╭─ SUPPLIED ENTRIES
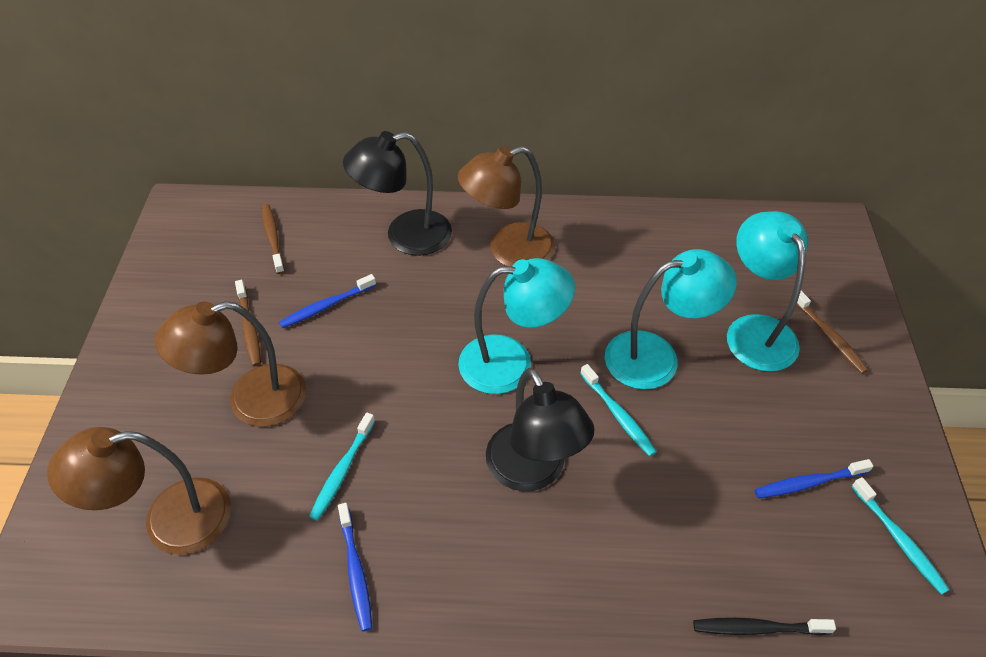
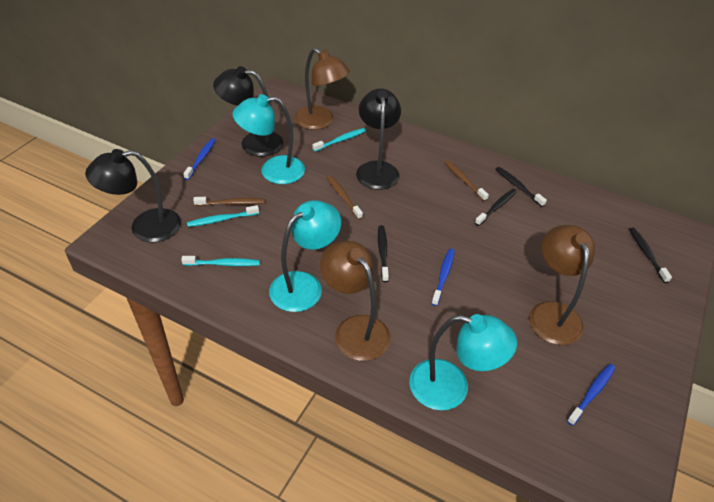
black lamp: 2 -> 3
black toothbrush: 1 -> 4

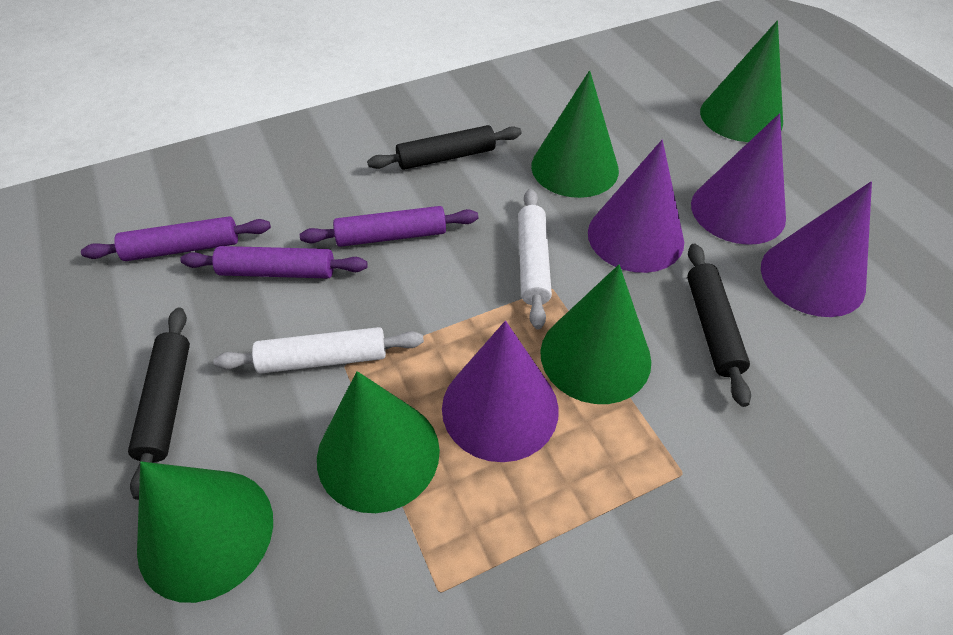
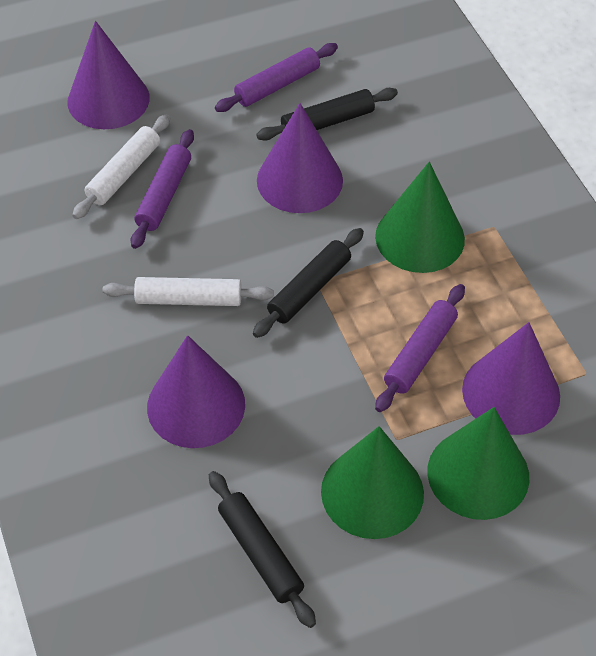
green cone: 5 -> 3

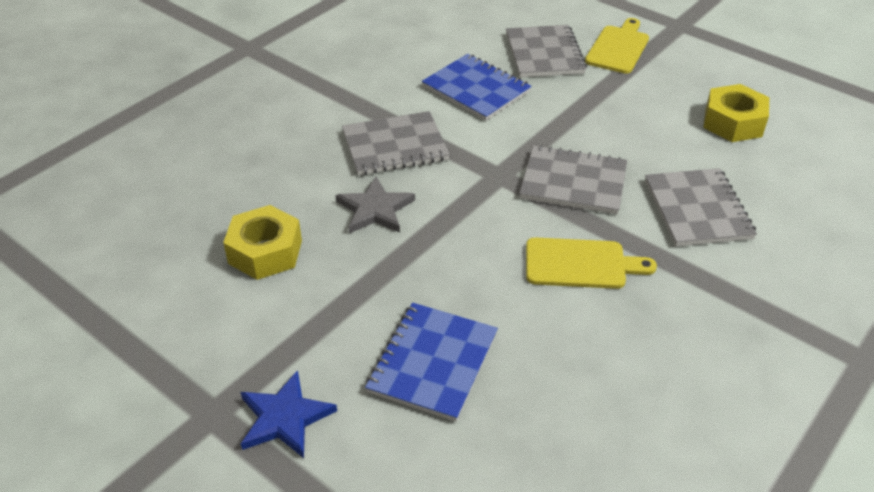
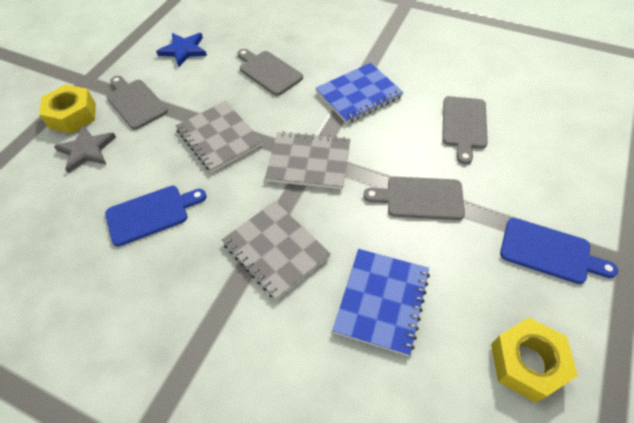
blue cutting board: 0 -> 2
grey cutting board: 0 -> 4
grey notebook: 4 -> 3
yellow cutting board: 2 -> 0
╰─
YOUR TASK:
Please say how many lines in the records above contain the word "grey", and give only that number.

EXPECTED ANSWER:
2